Give back the exact lines of the material below from the one containing "none -> lime brick H7:J7 level 1" through the one containing "none -> cyan tile C7:D7 level 1", and no pictures.

_ _ _ _ _

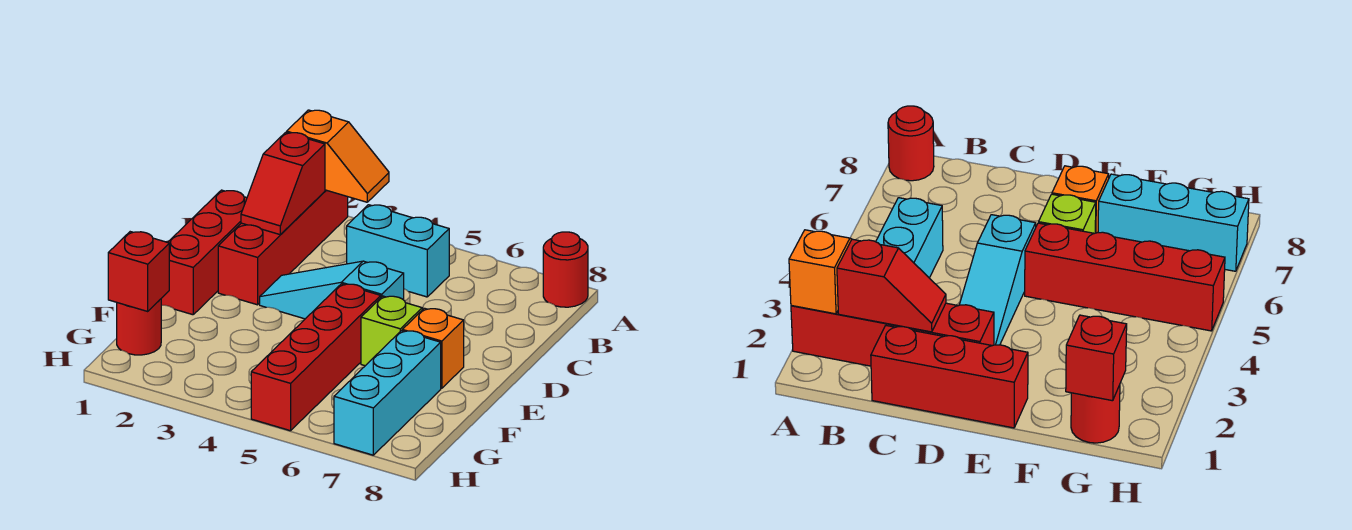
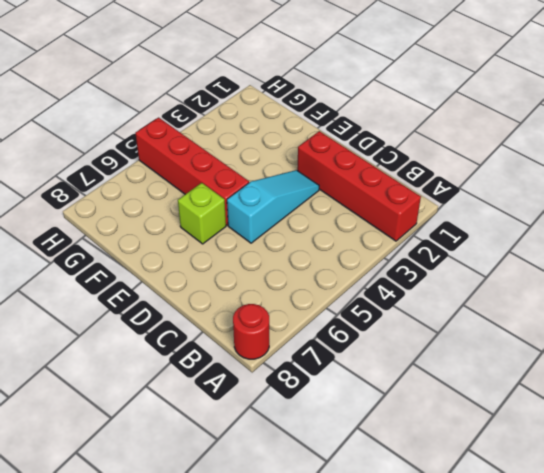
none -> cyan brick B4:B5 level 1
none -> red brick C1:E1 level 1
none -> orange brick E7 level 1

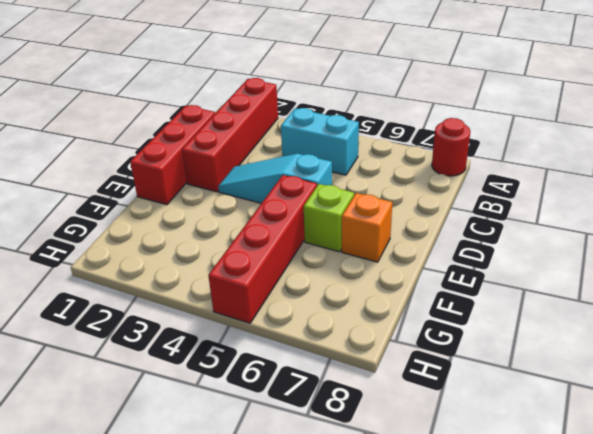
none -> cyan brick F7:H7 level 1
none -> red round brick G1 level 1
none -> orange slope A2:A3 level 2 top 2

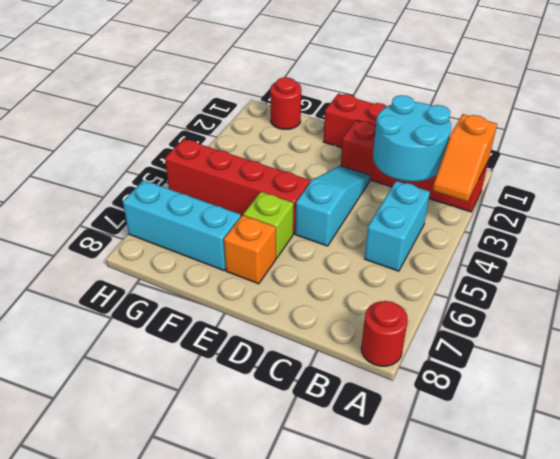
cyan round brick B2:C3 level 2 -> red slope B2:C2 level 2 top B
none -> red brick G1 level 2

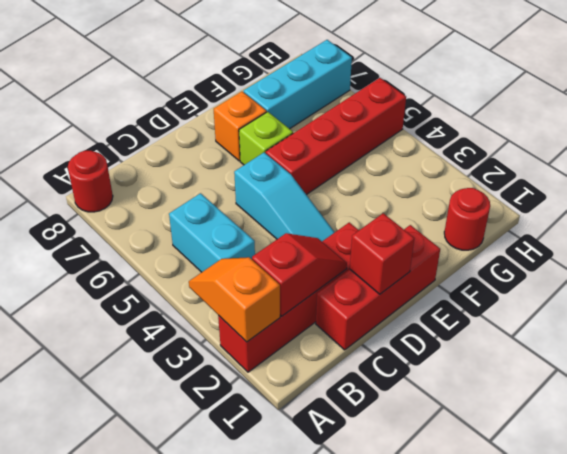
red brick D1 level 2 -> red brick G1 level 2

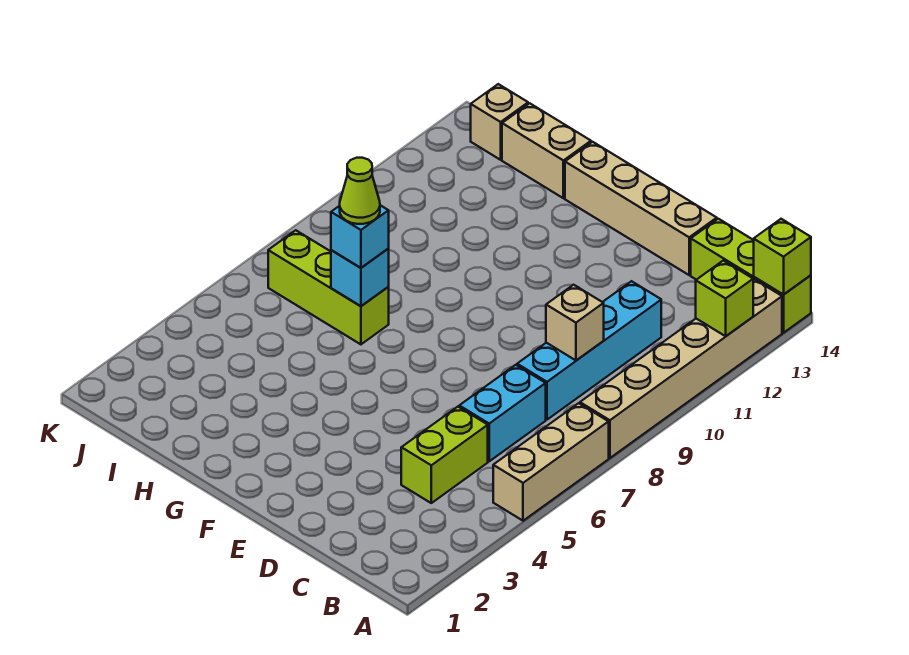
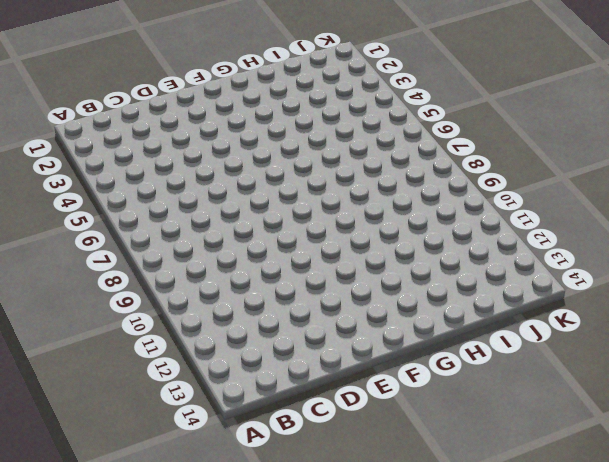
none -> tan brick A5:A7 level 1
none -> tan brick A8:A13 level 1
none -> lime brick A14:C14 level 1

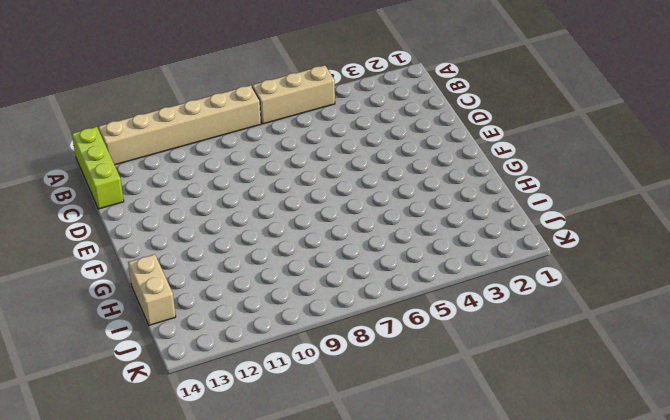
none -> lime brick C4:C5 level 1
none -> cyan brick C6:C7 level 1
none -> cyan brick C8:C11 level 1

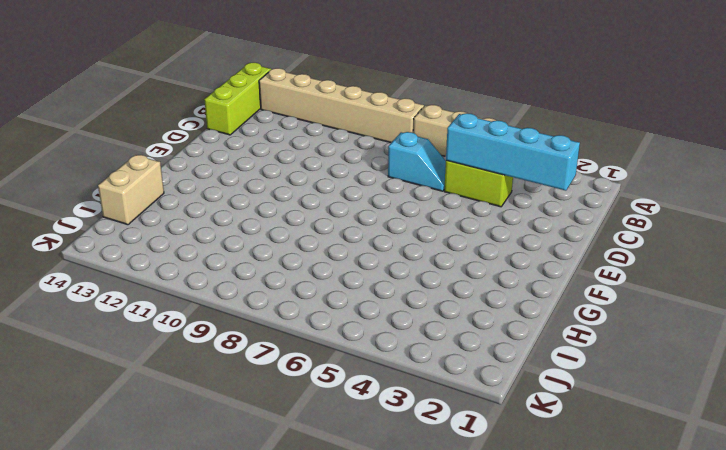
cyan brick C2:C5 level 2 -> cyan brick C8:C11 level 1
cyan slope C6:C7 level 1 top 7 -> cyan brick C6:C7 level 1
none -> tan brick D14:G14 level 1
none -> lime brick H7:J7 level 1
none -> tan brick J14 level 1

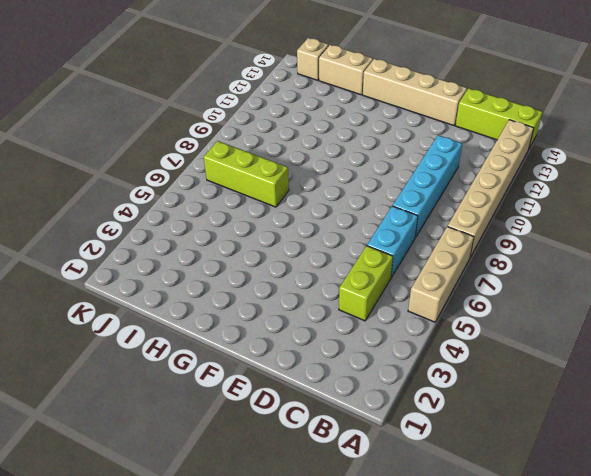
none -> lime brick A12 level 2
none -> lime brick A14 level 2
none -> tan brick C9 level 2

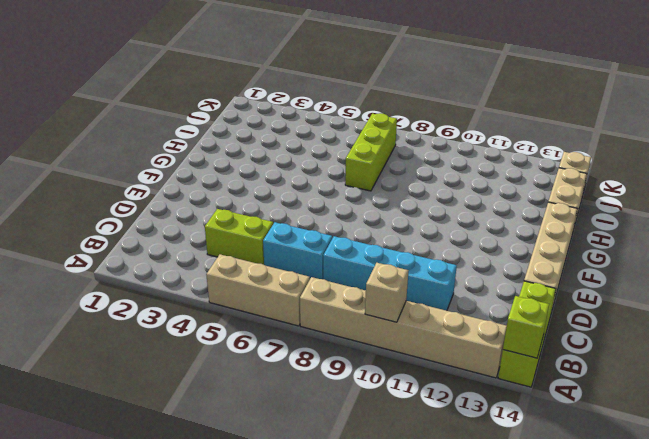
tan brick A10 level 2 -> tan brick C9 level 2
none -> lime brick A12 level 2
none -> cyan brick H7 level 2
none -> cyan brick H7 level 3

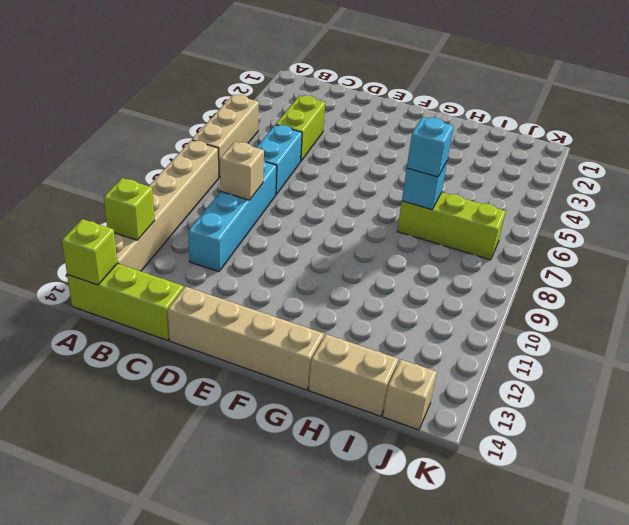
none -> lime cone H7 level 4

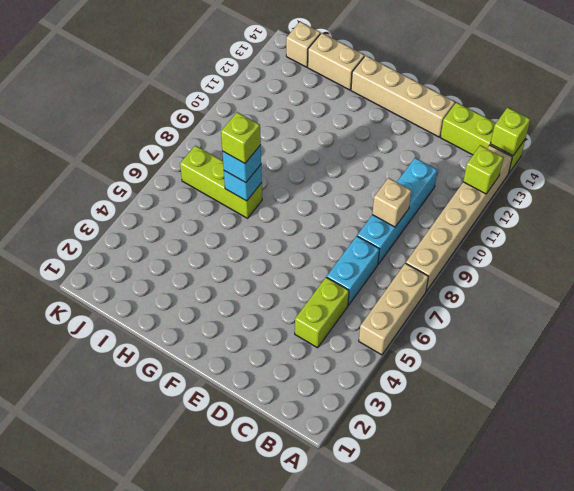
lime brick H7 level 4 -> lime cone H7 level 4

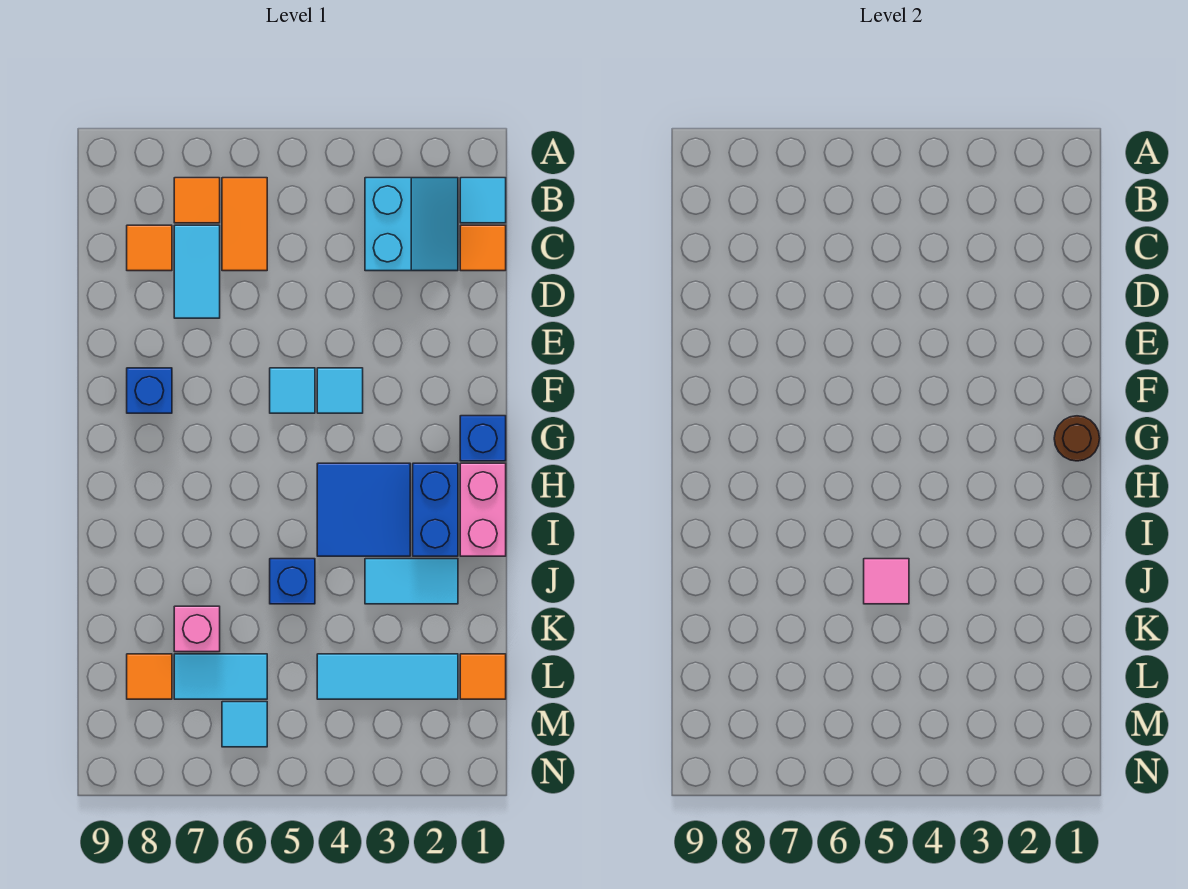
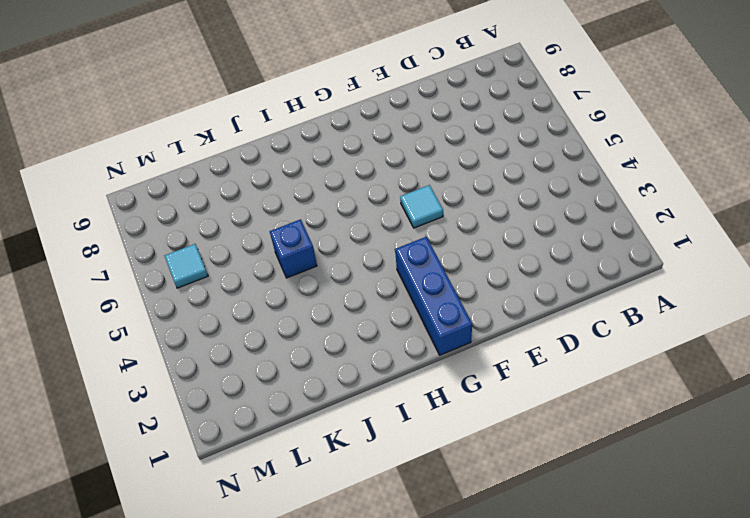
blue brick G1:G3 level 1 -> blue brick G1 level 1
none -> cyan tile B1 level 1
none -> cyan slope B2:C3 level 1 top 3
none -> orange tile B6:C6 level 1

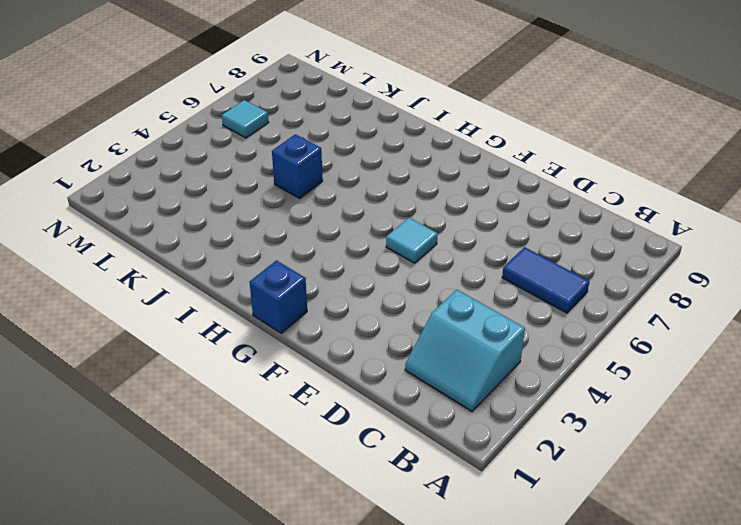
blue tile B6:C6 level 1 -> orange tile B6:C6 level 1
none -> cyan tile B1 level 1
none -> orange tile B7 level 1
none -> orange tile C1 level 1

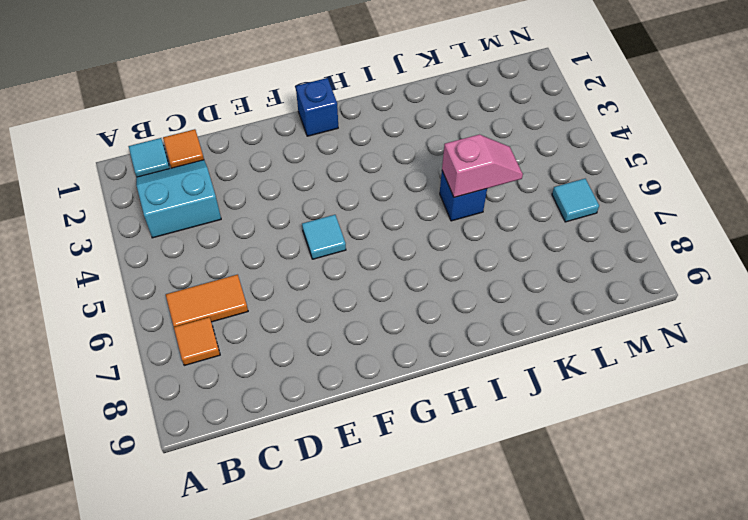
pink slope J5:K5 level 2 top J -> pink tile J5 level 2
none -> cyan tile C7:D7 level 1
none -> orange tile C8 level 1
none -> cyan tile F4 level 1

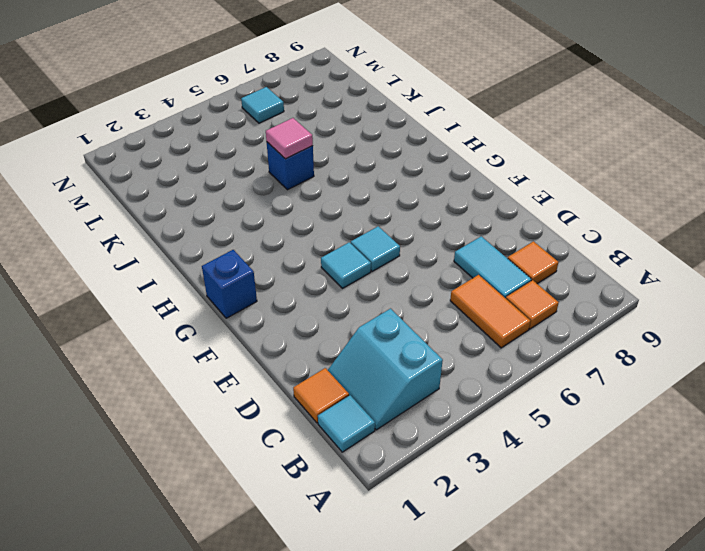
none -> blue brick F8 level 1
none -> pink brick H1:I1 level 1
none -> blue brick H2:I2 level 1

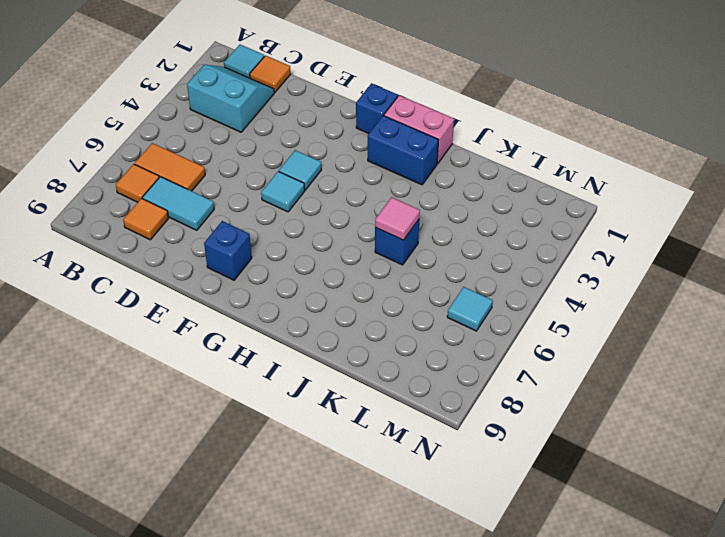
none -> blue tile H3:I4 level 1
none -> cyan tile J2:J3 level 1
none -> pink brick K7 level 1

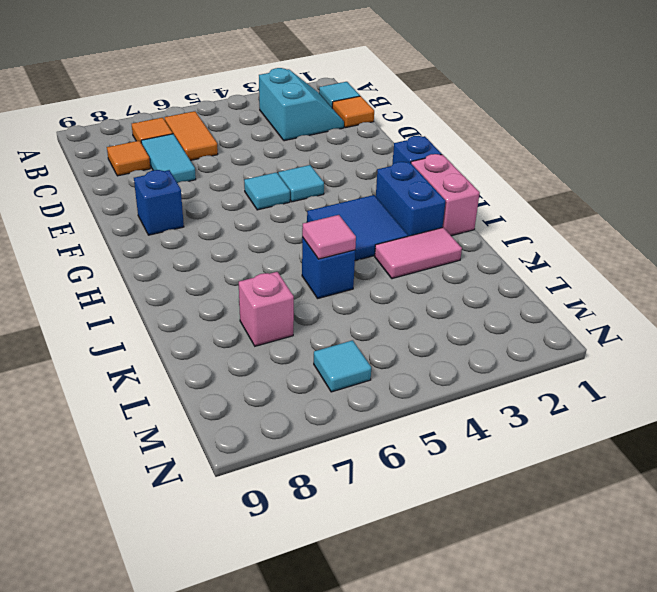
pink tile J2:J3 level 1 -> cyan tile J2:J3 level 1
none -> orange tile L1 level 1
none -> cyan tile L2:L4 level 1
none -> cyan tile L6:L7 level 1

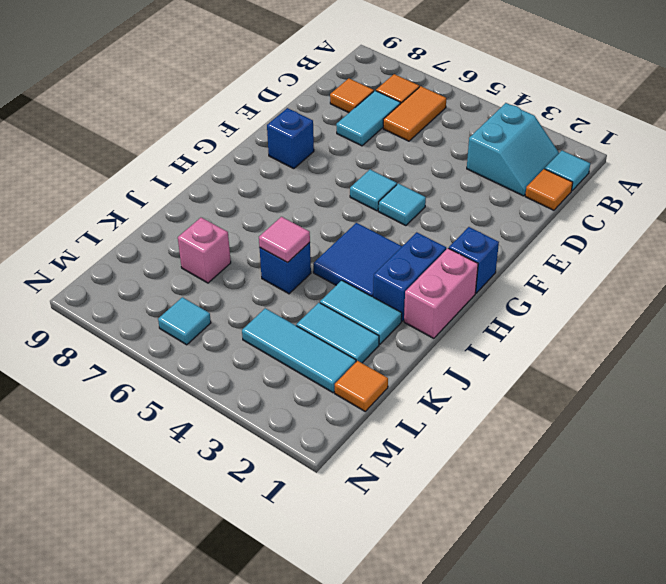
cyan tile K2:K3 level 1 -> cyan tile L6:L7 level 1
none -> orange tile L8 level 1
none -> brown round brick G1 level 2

_ _ _ _ _

**Your solution**
none -> lime brick H7:J7 level 1
none -> tan brick J14 level 1

none -> lime brick A12 level 2
none -> lime brick A14 level 2
none -> tan brick C9 level 2

tan brick A10 level 2 -> tan brick C9 level 2
none -> lime brick A12 level 2
none -> cyan brick H7 level 2
none -> cyan brick H7 level 3

none -> lime cone H7 level 4

lime brick H7 level 4 -> lime cone H7 level 4

blue brick G1:G3 level 1 -> blue brick G1 level 1
none -> cyan tile B1 level 1
none -> cyan slope B2:C3 level 1 top 3
none -> orange tile B6:C6 level 1

blue tile B6:C6 level 1 -> orange tile B6:C6 level 1
none -> cyan tile B1 level 1
none -> orange tile B7 level 1
none -> orange tile C1 level 1

pink slope J5:K5 level 2 top J -> pink tile J5 level 2
none -> cyan tile C7:D7 level 1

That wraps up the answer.